>>>

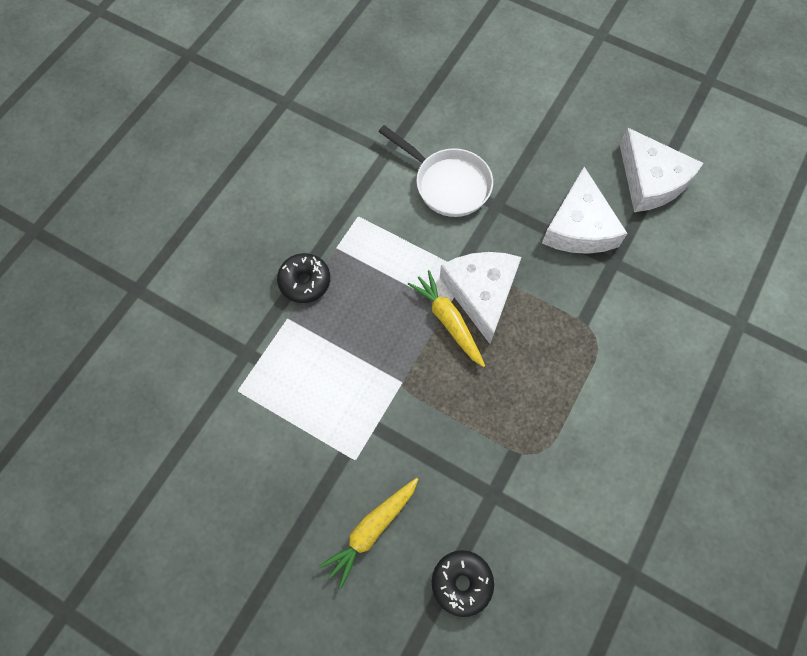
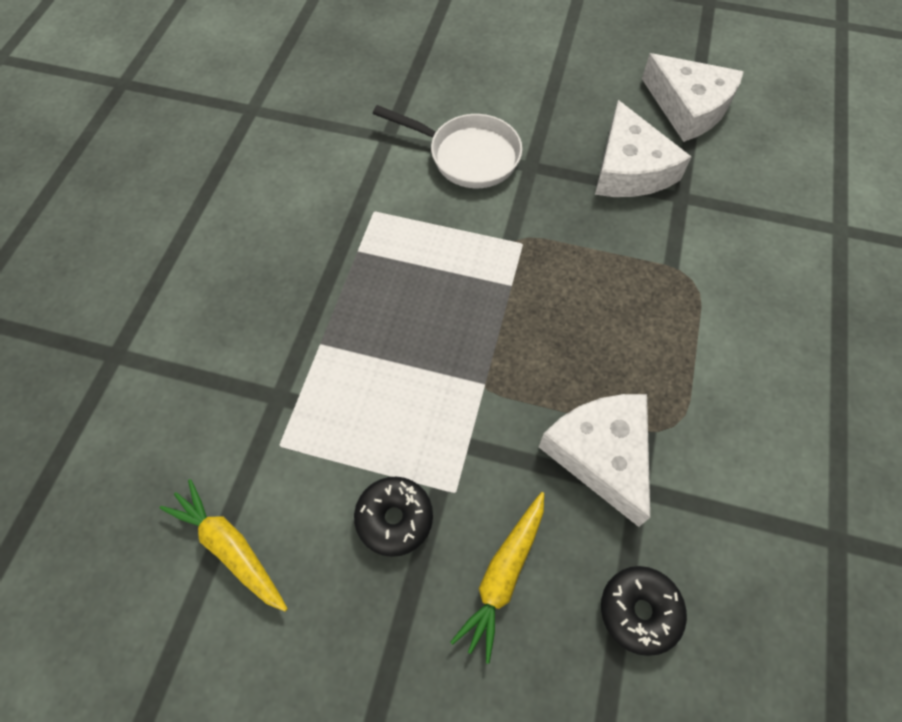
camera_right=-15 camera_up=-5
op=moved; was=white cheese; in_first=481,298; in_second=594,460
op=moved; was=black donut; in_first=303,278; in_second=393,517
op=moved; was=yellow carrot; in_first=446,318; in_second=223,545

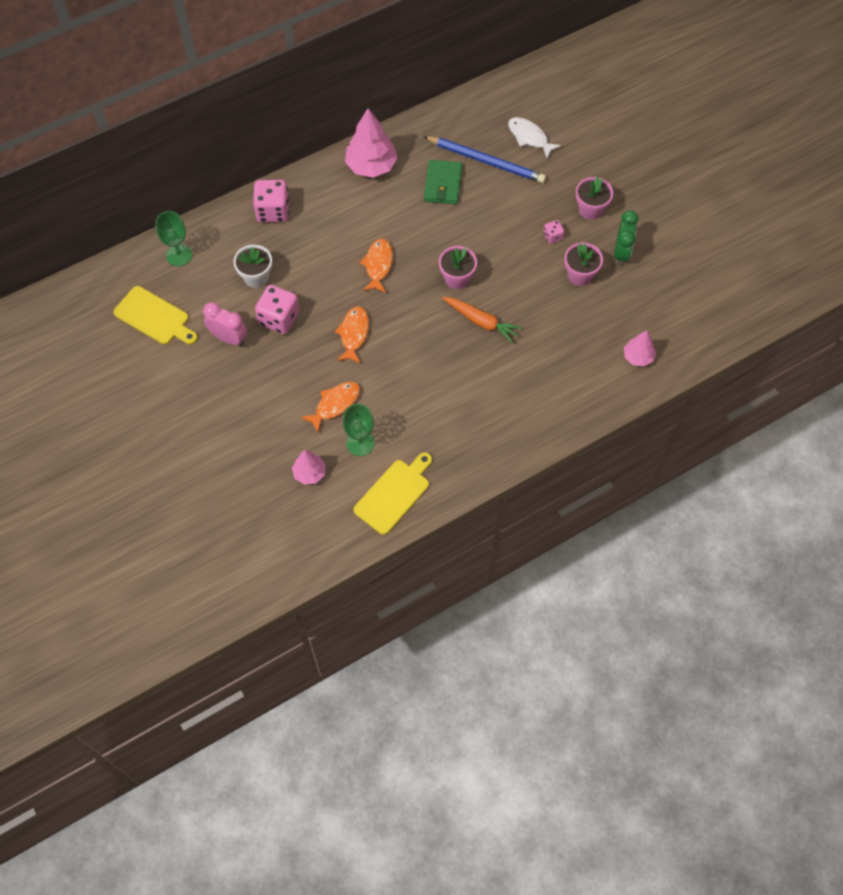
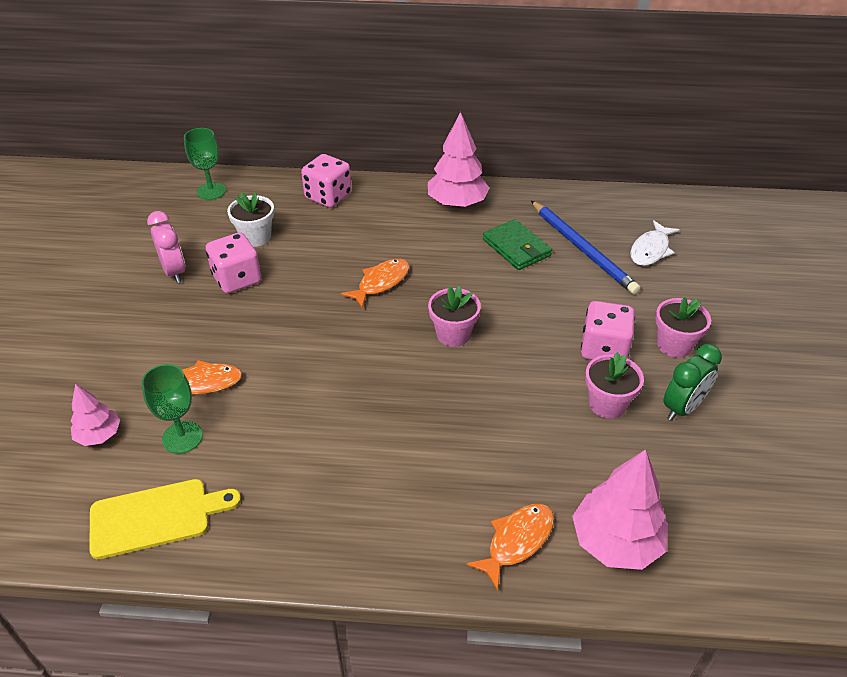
camera_right=35 camera_up=-20
op=turned; was=white fish; in_first=535,137; in_second=655,243; clockwise=-135
op=turned; was=green wallet; in_first=443,182; in_second=517,244; clockwise=-75
op=resized; was=pink dice; in_first=553,232; in_second=608,330; ratio=2.01
op=removed; was=yellow cutting board; in_first=155,315
op=removed; was=orange carrot; in_first=482,320
op=moved; was=orange fish; in_first=351,335; in_second=510,547
op=resized; was=pink tree; in_first=640,348; in_second=620,509; ratio=1.75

<<<

> [WORK TO COMPLETE]:
The answer should consist of all the records, duplicated exactly, with no images included.

> [ANSWER]:
camera_right=-15 camera_up=-5
op=moved; was=white cheese; in_first=481,298; in_second=594,460
op=moved; was=black donut; in_first=303,278; in_second=393,517
op=moved; was=yellow carrot; in_first=446,318; in_second=223,545

camera_right=35 camera_up=-20
op=turned; was=white fish; in_first=535,137; in_second=655,243; clockwise=-135
op=turned; was=green wallet; in_first=443,182; in_second=517,244; clockwise=-75
op=resized; was=pink dice; in_first=553,232; in_second=608,330; ratio=2.01
op=removed; was=yellow cutting board; in_first=155,315
op=removed; was=orange carrot; in_first=482,320
op=moved; was=orange fish; in_first=351,335; in_second=510,547
op=resized; was=pink tree; in_first=640,348; in_second=620,509; ratio=1.75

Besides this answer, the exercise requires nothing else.